Exercise details =
Each entry is to be transcribed exactly, with nothing added or dropped.
+ + + + + + +
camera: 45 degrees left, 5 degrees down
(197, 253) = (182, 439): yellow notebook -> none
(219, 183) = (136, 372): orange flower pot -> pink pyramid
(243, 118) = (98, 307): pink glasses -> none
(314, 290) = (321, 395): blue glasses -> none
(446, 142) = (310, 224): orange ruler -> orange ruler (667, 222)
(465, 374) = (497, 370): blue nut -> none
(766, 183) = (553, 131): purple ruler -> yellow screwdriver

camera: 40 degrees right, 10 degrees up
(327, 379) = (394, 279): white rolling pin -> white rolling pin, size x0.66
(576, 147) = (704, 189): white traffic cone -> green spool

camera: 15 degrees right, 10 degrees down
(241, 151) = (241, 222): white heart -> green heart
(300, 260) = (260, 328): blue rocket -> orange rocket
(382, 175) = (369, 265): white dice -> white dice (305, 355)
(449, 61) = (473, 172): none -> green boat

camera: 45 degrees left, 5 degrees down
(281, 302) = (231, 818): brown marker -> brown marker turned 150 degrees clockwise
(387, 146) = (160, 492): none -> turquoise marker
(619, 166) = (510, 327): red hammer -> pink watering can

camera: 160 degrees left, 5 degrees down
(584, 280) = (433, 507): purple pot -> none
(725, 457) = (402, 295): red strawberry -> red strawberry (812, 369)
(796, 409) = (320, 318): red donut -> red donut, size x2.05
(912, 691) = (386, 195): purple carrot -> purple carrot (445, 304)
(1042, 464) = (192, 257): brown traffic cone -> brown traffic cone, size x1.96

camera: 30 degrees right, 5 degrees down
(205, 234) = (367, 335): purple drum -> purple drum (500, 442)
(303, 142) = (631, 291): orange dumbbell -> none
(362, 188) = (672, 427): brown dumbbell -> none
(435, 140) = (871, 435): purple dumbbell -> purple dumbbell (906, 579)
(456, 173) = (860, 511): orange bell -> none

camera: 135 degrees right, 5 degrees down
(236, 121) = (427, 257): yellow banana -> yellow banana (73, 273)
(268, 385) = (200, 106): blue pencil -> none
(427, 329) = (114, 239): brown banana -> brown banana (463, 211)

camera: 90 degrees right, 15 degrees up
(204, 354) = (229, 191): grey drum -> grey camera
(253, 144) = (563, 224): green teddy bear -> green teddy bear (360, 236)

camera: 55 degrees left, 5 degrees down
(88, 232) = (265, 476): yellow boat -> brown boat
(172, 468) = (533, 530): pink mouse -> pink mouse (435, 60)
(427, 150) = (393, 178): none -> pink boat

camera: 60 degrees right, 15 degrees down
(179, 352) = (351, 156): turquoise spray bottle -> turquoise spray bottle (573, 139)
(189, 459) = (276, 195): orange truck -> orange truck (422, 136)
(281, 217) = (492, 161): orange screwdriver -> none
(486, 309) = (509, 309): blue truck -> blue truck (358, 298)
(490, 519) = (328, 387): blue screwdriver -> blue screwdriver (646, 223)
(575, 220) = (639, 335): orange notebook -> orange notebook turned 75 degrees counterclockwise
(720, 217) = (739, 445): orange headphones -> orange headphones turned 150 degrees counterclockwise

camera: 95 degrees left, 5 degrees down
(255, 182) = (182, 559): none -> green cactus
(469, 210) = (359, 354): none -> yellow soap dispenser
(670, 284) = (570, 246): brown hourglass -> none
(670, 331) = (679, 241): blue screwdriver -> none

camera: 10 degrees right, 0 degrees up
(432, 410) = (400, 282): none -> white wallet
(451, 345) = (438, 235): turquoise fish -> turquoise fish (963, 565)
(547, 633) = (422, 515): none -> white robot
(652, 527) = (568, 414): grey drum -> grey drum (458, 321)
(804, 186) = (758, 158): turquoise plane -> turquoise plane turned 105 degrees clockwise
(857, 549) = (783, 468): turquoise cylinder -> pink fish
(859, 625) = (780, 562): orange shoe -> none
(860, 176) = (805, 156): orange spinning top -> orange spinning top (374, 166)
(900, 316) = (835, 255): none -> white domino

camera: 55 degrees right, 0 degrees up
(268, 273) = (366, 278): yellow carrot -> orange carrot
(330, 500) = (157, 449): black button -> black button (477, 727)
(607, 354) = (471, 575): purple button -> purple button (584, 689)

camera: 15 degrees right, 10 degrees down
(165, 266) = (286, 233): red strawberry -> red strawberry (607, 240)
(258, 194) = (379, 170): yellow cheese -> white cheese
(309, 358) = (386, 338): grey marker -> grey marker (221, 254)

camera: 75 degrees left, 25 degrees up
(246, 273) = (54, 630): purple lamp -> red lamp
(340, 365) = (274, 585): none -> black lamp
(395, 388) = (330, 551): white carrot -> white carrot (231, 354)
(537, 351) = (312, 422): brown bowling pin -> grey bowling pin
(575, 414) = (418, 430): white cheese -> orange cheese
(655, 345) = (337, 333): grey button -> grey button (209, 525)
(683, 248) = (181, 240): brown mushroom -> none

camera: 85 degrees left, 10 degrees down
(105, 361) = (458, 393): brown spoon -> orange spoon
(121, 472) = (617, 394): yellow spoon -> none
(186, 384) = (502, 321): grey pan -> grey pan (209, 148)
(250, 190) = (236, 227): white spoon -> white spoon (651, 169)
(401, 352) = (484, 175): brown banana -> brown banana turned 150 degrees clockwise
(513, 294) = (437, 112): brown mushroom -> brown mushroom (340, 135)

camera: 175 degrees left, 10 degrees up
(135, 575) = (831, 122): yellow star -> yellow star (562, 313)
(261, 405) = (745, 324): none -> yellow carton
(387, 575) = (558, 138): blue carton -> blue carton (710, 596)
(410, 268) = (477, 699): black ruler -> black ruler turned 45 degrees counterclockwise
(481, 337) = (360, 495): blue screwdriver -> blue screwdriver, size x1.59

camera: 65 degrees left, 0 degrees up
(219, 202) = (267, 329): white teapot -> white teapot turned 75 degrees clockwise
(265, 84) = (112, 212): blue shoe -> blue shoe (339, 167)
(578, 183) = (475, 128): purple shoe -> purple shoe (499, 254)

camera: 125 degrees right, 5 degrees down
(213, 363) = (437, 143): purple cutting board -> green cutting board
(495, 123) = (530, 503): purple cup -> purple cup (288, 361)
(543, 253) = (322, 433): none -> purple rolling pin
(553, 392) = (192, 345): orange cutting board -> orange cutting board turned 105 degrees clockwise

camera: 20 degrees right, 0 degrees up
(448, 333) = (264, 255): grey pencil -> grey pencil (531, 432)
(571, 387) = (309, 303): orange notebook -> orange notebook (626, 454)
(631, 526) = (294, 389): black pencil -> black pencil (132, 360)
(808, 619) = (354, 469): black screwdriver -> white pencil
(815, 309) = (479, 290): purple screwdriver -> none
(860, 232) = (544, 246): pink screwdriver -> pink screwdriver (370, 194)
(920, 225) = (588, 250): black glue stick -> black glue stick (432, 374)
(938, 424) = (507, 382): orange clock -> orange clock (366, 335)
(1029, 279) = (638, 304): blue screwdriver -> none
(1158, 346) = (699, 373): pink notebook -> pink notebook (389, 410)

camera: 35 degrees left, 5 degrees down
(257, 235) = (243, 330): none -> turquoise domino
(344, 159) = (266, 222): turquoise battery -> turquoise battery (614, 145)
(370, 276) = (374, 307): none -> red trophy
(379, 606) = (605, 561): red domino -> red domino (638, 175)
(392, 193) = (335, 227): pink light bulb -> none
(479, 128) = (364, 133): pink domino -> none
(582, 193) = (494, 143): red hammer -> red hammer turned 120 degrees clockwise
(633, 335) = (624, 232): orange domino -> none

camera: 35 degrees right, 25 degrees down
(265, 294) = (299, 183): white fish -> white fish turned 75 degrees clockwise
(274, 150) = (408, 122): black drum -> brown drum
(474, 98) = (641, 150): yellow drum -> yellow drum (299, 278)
+ + + + + + +
Task response =
camera: 45 degrees left, 5 degrees down
(197, 253) = (182, 439): yellow notebook -> none
(219, 183) = (136, 372): orange flower pot -> pink pyramid
(243, 118) = (98, 307): pink glasses -> none
(314, 290) = (321, 395): blue glasses -> none
(446, 142) = (310, 224): orange ruler -> orange ruler (667, 222)
(465, 374) = (497, 370): blue nut -> none
(766, 183) = (553, 131): purple ruler -> yellow screwdriver

camera: 40 degrees right, 10 degrees up
(327, 379) = (394, 279): white rolling pin -> white rolling pin, size x0.66
(576, 147) = (704, 189): white traffic cone -> green spool

camera: 15 degrees right, 10 degrees down
(241, 151) = (241, 222): white heart -> green heart
(300, 260) = (260, 328): blue rocket -> orange rocket
(382, 175) = (369, 265): white dice -> white dice (305, 355)
(449, 61) = (473, 172): none -> green boat

camera: 45 degrees left, 5 degrees down
(281, 302) = (231, 818): brown marker -> brown marker turned 150 degrees clockwise
(387, 146) = (160, 492): none -> turquoise marker
(619, 166) = (510, 327): red hammer -> pink watering can

camera: 160 degrees left, 5 degrees down
(584, 280) = (433, 507): purple pot -> none
(725, 457) = (402, 295): red strawberry -> red strawberry (812, 369)
(796, 409) = (320, 318): red donut -> red donut, size x2.05
(912, 691) = (386, 195): purple carrot -> purple carrot (445, 304)
(1042, 464) = (192, 257): brown traffic cone -> brown traffic cone, size x1.96

camera: 30 degrees right, 5 degrees down
(205, 234) = (367, 335): purple drum -> purple drum (500, 442)
(303, 142) = (631, 291): orange dumbbell -> none
(362, 188) = (672, 427): brown dumbbell -> none
(435, 140) = (871, 435): purple dumbbell -> purple dumbbell (906, 579)
(456, 173) = (860, 511): orange bell -> none

camera: 135 degrees right, 5 degrees down
(236, 121) = (427, 257): yellow banana -> yellow banana (73, 273)
(268, 385) = (200, 106): blue pencil -> none
(427, 329) = (114, 239): brown banana -> brown banana (463, 211)

camera: 90 degrees right, 15 degrees up
(204, 354) = (229, 191): grey drum -> grey camera
(253, 144) = (563, 224): green teddy bear -> green teddy bear (360, 236)

camera: 55 degrees left, 5 degrees down
(88, 232) = (265, 476): yellow boat -> brown boat
(172, 468) = (533, 530): pink mouse -> pink mouse (435, 60)
(427, 150) = (393, 178): none -> pink boat

camera: 60 degrees right, 15 degrees down
(179, 352) = (351, 156): turquoise spray bottle -> turquoise spray bottle (573, 139)
(189, 459) = (276, 195): orange truck -> orange truck (422, 136)
(281, 217) = (492, 161): orange screwdriver -> none
(486, 309) = (509, 309): blue truck -> blue truck (358, 298)
(490, 519) = (328, 387): blue screwdriver -> blue screwdriver (646, 223)
(575, 220) = (639, 335): orange notebook -> orange notebook turned 75 degrees counterclockwise
(720, 217) = (739, 445): orange headphones -> orange headphones turned 150 degrees counterclockwise

camera: 95 degrees left, 5 degrees down
(255, 182) = (182, 559): none -> green cactus
(469, 210) = (359, 354): none -> yellow soap dispenser
(670, 284) = (570, 246): brown hourglass -> none
(670, 331) = (679, 241): blue screwdriver -> none

camera: 10 degrees right, 0 degrees up
(432, 410) = (400, 282): none -> white wallet
(451, 345) = (438, 235): turquoise fish -> turquoise fish (963, 565)
(547, 633) = (422, 515): none -> white robot
(652, 527) = (568, 414): grey drum -> grey drum (458, 321)
(804, 186) = (758, 158): turquoise plane -> turquoise plane turned 105 degrees clockwise
(857, 549) = (783, 468): turquoise cylinder -> pink fish
(859, 625) = (780, 562): orange shoe -> none
(860, 176) = (805, 156): orange spinning top -> orange spinning top (374, 166)
(900, 316) = (835, 255): none -> white domino

camera: 55 degrees right, 0 degrees up
(268, 273) = (366, 278): yellow carrot -> orange carrot
(330, 500) = (157, 449): black button -> black button (477, 727)
(607, 354) = (471, 575): purple button -> purple button (584, 689)

camera: 15 degrees right, 10 degrees down
(165, 266) = (286, 233): red strawberry -> red strawberry (607, 240)
(258, 194) = (379, 170): yellow cheese -> white cheese
(309, 358) = (386, 338): grey marker -> grey marker (221, 254)

camera: 75 degrees left, 25 degrees up
(246, 273) = (54, 630): purple lamp -> red lamp
(340, 365) = (274, 585): none -> black lamp
(395, 388) = (330, 551): white carrot -> white carrot (231, 354)
(537, 351) = (312, 422): brown bowling pin -> grey bowling pin
(575, 414) = (418, 430): white cheese -> orange cheese
(655, 345) = (337, 333): grey button -> grey button (209, 525)
(683, 248) = (181, 240): brown mushroom -> none

camera: 85 degrees left, 10 degrees down
(105, 361) = (458, 393): brown spoon -> orange spoon
(121, 472) = (617, 394): yellow spoon -> none
(186, 384) = (502, 321): grey pan -> grey pan (209, 148)
(250, 190) = (236, 227): white spoon -> white spoon (651, 169)
(401, 352) = (484, 175): brown banana -> brown banana turned 150 degrees clockwise
(513, 294) = (437, 112): brown mushroom -> brown mushroom (340, 135)

camera: 175 degrees left, 10 degrees up
(135, 575) = (831, 122): yellow star -> yellow star (562, 313)
(261, 405) = (745, 324): none -> yellow carton
(387, 575) = (558, 138): blue carton -> blue carton (710, 596)
(410, 268) = (477, 699): black ruler -> black ruler turned 45 degrees counterclockwise
(481, 337) = (360, 495): blue screwdriver -> blue screwdriver, size x1.59

camera: 65 degrees left, 0 degrees up
(219, 202) = (267, 329): white teapot -> white teapot turned 75 degrees clockwise
(265, 84) = (112, 212): blue shoe -> blue shoe (339, 167)
(578, 183) = (475, 128): purple shoe -> purple shoe (499, 254)

camera: 125 degrees right, 5 degrees down
(213, 363) = (437, 143): purple cutting board -> green cutting board
(495, 123) = (530, 503): purple cup -> purple cup (288, 361)
(543, 253) = (322, 433): none -> purple rolling pin
(553, 392) = (192, 345): orange cutting board -> orange cutting board turned 105 degrees clockwise

camera: 20 degrees right, 0 degrees up
(448, 333) = (264, 255): grey pencil -> grey pencil (531, 432)
(571, 387) = (309, 303): orange notebook -> orange notebook (626, 454)
(631, 526) = (294, 389): black pencil -> black pencil (132, 360)
(808, 619) = (354, 469): black screwdriver -> white pencil
(815, 309) = (479, 290): purple screwdriver -> none
(860, 232) = (544, 246): pink screwdriver -> pink screwdriver (370, 194)
(920, 225) = (588, 250): black glue stick -> black glue stick (432, 374)
(938, 424) = (507, 382): orange clock -> orange clock (366, 335)
(1029, 279) = (638, 304): blue screwdriver -> none
(1158, 346) = (699, 373): pink notebook -> pink notebook (389, 410)

camera: 35 degrees left, 5 degrees down
(257, 235) = (243, 330): none -> turquoise domino
(344, 159) = (266, 222): turquoise battery -> turquoise battery (614, 145)
(370, 276) = (374, 307): none -> red trophy
(379, 606) = (605, 561): red domino -> red domino (638, 175)
(392, 193) = (335, 227): pink light bulb -> none
(479, 128) = (364, 133): pink domino -> none
(582, 193) = (494, 143): red hammer -> red hammer turned 120 degrees clockwise
(633, 335) = (624, 232): orange domino -> none

camera: 35 degrees right, 25 degrees down
(265, 294) = (299, 183): white fish -> white fish turned 75 degrees clockwise
(274, 150) = (408, 122): black drum -> brown drum
(474, 98) = (641, 150): yellow drum -> yellow drum (299, 278)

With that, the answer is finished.